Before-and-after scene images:

[Start of Attachment]

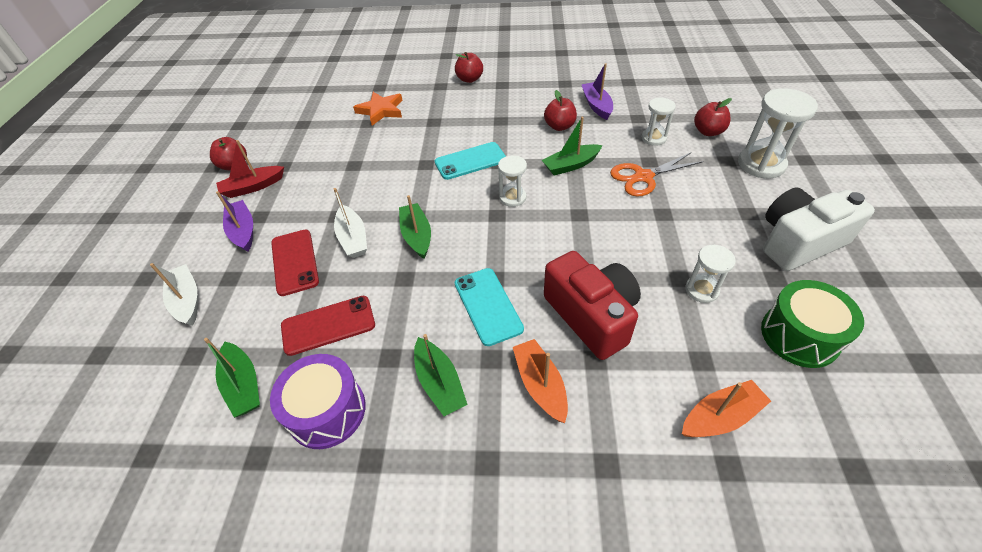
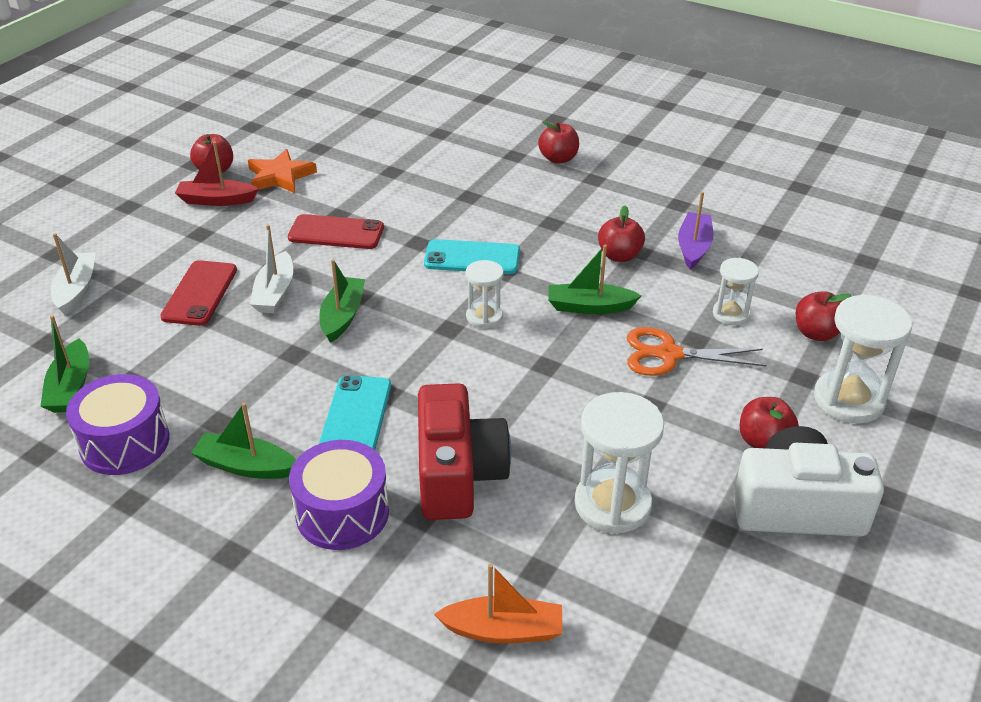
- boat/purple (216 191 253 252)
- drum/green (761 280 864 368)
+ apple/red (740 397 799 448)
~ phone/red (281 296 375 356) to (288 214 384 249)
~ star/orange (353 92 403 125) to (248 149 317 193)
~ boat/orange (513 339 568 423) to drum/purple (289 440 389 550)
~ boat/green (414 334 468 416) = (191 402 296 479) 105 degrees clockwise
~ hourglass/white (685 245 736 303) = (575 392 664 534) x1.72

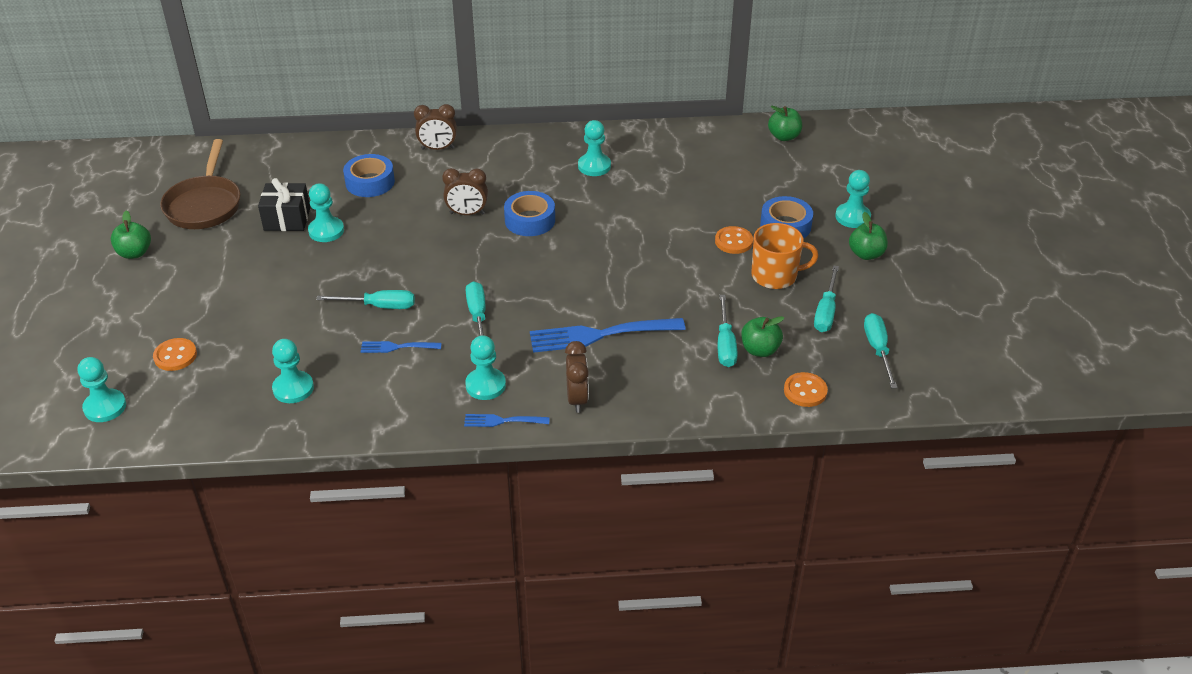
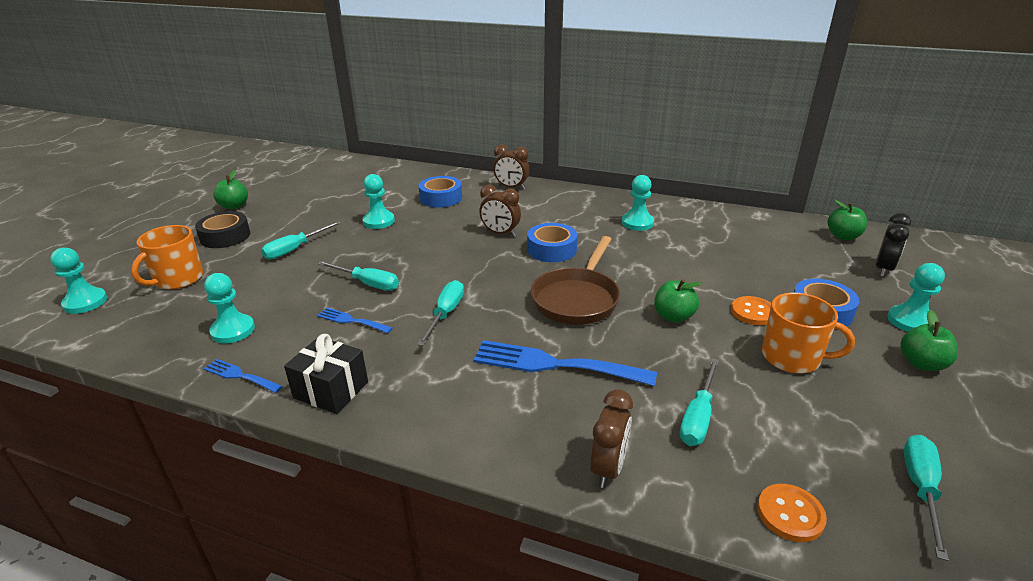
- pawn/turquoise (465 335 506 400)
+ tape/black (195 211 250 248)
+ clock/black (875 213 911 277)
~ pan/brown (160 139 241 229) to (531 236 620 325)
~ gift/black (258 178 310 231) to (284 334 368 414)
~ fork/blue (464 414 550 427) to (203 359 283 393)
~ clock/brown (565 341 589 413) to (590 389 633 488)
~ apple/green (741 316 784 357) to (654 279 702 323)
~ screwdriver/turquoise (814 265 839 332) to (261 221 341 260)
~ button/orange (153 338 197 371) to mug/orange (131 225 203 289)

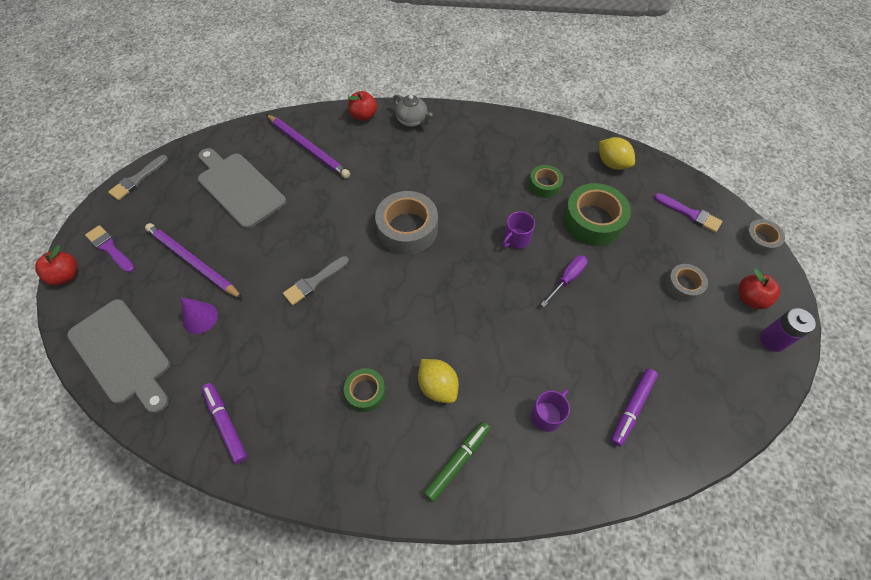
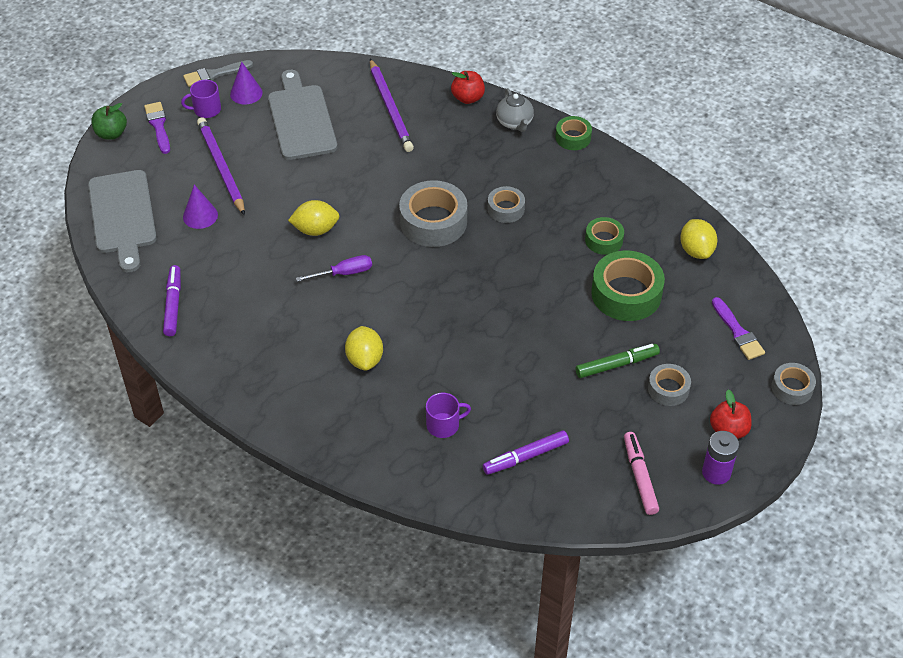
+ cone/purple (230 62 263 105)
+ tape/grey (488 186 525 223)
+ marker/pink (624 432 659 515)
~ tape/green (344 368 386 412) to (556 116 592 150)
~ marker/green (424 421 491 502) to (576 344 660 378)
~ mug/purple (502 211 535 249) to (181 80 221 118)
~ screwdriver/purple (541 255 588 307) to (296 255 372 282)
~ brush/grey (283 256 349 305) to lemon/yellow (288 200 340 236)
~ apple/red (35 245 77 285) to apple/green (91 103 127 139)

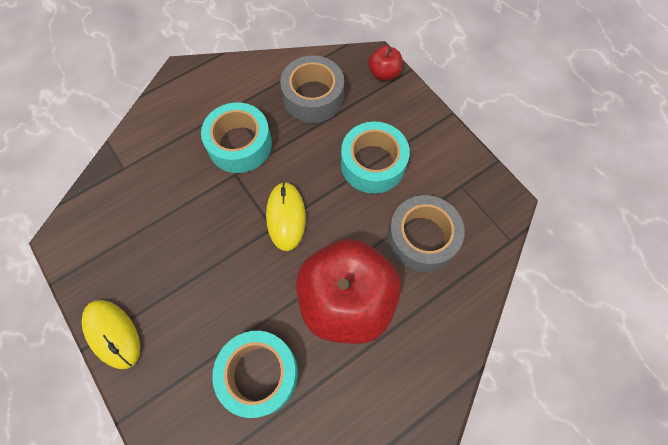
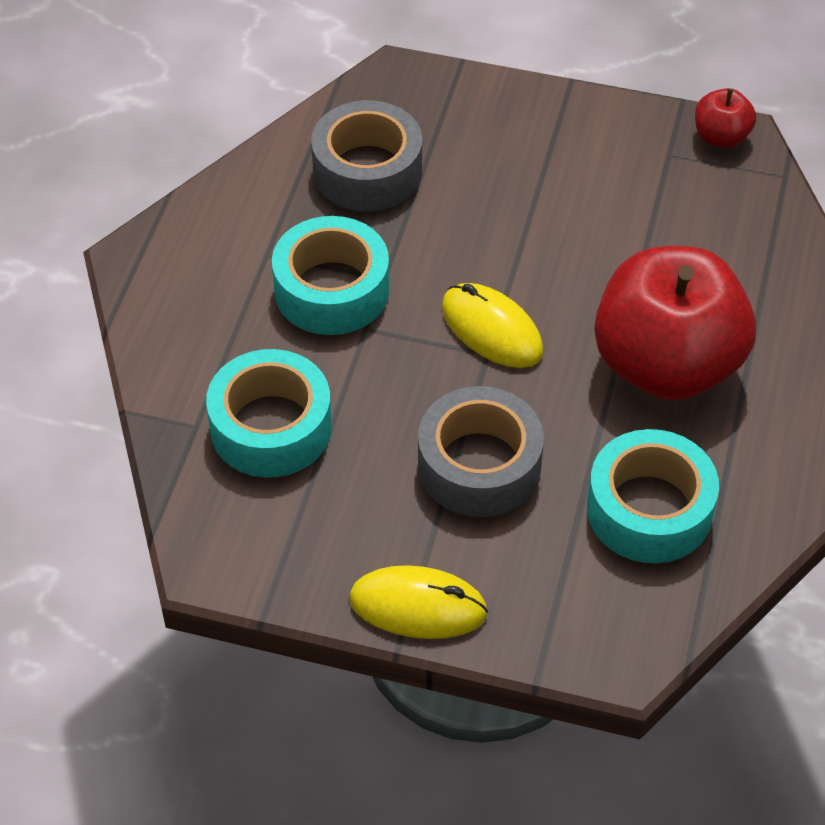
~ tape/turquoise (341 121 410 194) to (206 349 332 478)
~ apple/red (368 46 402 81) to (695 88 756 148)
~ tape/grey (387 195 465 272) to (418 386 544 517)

[End of Attachment]

▶ [Work required]:
Lines with "boat": find them in the data and copy each one.

▶ [Your response]:
- boat/purple (216 191 253 252)
~ boat/orange (513 339 568 423) to drum/purple (289 440 389 550)
~ boat/green (414 334 468 416) = (191 402 296 479) 105 degrees clockwise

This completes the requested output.